Exactly the lines from the one holding "IC1 pin GND: AGND -> +3V3" through the final line of the data are wanted, copied as written.

Content revision data:
↓↓↓

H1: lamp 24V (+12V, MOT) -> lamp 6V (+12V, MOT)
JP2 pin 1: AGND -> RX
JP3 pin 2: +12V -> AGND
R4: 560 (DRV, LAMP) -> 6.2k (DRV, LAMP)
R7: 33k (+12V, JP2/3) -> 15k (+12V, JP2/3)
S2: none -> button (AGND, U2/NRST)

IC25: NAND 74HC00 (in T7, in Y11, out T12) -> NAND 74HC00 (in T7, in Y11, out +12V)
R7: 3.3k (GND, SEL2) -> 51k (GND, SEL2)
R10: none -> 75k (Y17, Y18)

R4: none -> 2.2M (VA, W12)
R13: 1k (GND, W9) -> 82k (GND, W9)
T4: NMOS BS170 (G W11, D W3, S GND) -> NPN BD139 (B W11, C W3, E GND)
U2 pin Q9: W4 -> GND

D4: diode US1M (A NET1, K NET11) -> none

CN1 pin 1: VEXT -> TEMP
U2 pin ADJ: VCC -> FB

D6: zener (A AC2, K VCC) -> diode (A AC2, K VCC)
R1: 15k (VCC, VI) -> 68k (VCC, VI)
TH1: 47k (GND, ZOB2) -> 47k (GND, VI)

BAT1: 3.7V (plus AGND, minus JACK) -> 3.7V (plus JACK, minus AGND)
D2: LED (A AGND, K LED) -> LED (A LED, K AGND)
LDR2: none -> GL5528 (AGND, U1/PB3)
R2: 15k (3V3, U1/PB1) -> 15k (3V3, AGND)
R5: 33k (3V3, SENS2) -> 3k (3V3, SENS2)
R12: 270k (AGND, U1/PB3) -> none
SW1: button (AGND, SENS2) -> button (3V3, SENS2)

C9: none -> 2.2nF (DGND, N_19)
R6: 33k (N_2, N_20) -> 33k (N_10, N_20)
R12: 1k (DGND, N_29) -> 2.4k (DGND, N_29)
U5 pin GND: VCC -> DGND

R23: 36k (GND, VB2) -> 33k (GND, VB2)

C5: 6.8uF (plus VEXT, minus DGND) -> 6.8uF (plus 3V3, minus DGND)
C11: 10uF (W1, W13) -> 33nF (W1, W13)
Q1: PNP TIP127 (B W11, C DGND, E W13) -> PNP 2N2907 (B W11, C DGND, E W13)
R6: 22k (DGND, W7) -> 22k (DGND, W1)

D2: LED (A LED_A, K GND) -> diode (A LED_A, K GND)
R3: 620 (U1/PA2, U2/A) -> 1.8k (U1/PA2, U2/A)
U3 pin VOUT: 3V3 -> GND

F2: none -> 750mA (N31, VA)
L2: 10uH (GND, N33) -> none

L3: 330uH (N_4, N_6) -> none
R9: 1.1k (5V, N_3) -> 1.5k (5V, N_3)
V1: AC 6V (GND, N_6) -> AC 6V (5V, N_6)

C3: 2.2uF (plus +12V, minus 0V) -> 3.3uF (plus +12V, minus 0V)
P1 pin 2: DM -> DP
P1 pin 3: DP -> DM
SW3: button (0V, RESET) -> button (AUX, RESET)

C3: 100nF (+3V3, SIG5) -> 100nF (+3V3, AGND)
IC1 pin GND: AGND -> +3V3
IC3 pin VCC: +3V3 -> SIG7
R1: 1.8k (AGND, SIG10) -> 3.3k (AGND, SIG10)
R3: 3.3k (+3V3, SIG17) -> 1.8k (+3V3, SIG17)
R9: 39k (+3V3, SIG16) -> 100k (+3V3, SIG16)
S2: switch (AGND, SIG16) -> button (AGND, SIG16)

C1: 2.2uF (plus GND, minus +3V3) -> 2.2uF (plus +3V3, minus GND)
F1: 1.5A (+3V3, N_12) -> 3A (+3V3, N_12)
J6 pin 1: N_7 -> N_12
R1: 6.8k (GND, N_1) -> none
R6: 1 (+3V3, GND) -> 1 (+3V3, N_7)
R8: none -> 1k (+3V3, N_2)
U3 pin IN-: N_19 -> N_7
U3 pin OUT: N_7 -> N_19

↑↑↑

* **ANSWER SPACE**:
IC1 pin GND: AGND -> +3V3
IC3 pin VCC: +3V3 -> SIG7
R1: 1.8k (AGND, SIG10) -> 3.3k (AGND, SIG10)
R3: 3.3k (+3V3, SIG17) -> 1.8k (+3V3, SIG17)
R9: 39k (+3V3, SIG16) -> 100k (+3V3, SIG16)
S2: switch (AGND, SIG16) -> button (AGND, SIG16)

C1: 2.2uF (plus GND, minus +3V3) -> 2.2uF (plus +3V3, minus GND)
F1: 1.5A (+3V3, N_12) -> 3A (+3V3, N_12)
J6 pin 1: N_7 -> N_12
R1: 6.8k (GND, N_1) -> none
R6: 1 (+3V3, GND) -> 1 (+3V3, N_7)
R8: none -> 1k (+3V3, N_2)
U3 pin IN-: N_19 -> N_7
U3 pin OUT: N_7 -> N_19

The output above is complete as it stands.